Assignment:
Among the lines below, take the one holding "orange scissors: 2 -> 1", the one holding "white clock: 4 -> 3", and all lines between them. Set them down exactly.

Data to process:

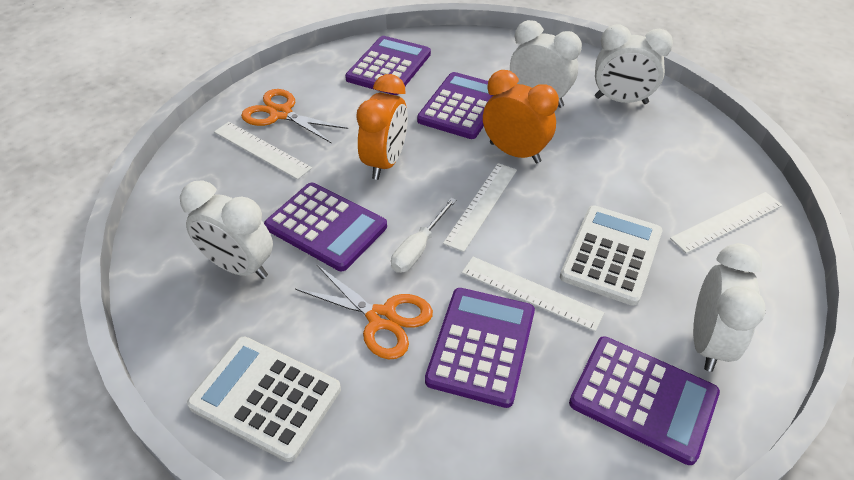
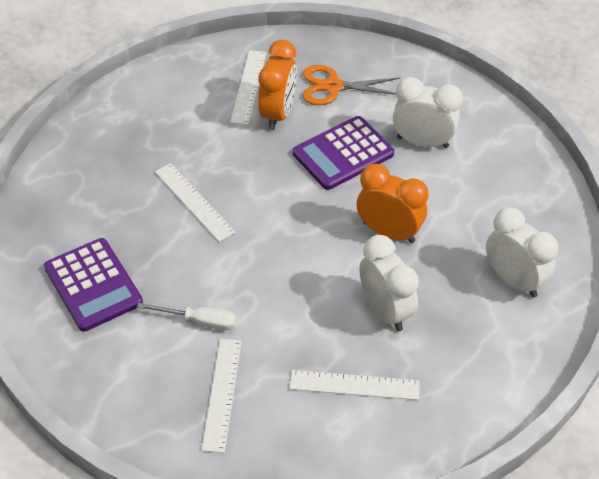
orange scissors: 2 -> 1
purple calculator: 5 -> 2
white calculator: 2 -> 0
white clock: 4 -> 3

--

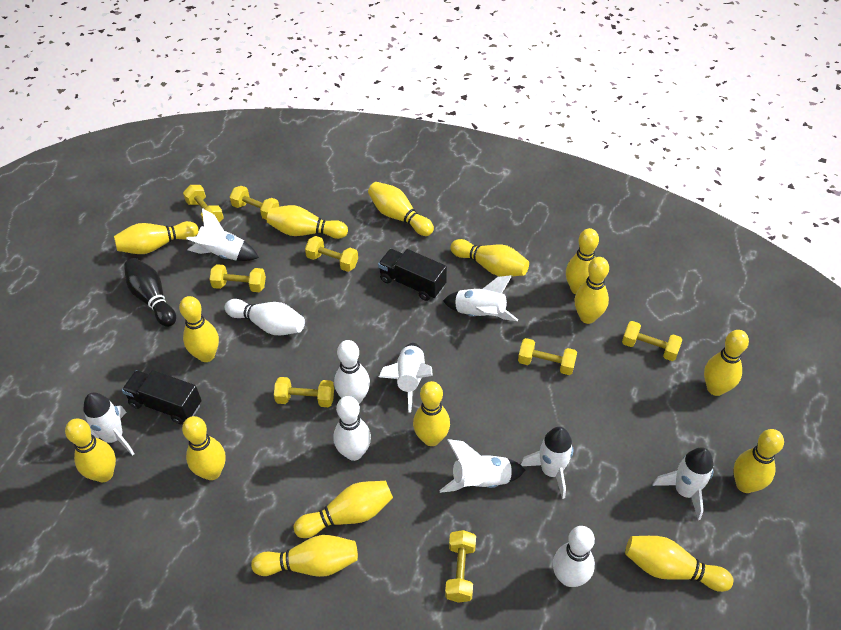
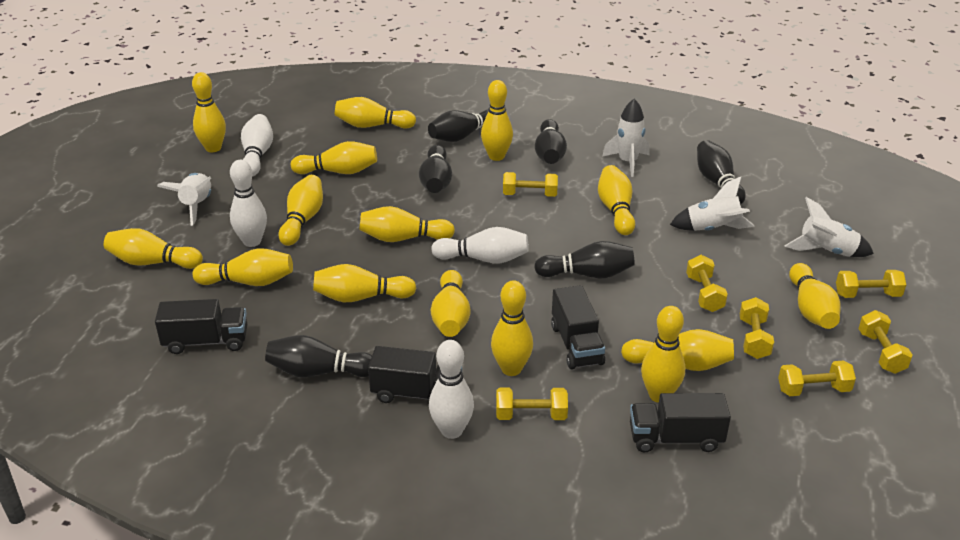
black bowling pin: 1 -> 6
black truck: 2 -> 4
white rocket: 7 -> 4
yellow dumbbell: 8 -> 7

...

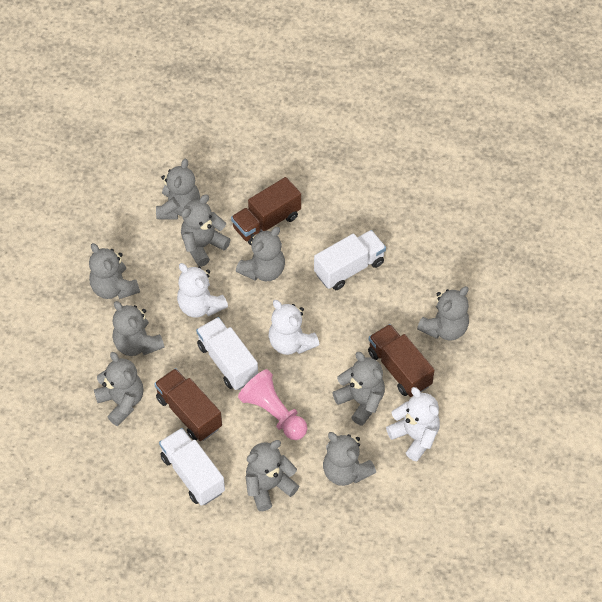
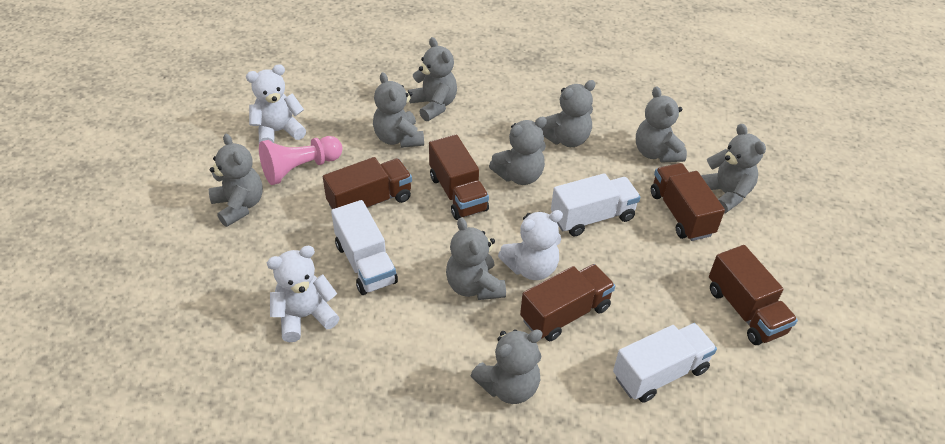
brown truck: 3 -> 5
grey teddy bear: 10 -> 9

Result of this task:
orange scissors: 2 -> 1
purple calculator: 5 -> 2
white calculator: 2 -> 0
white clock: 4 -> 3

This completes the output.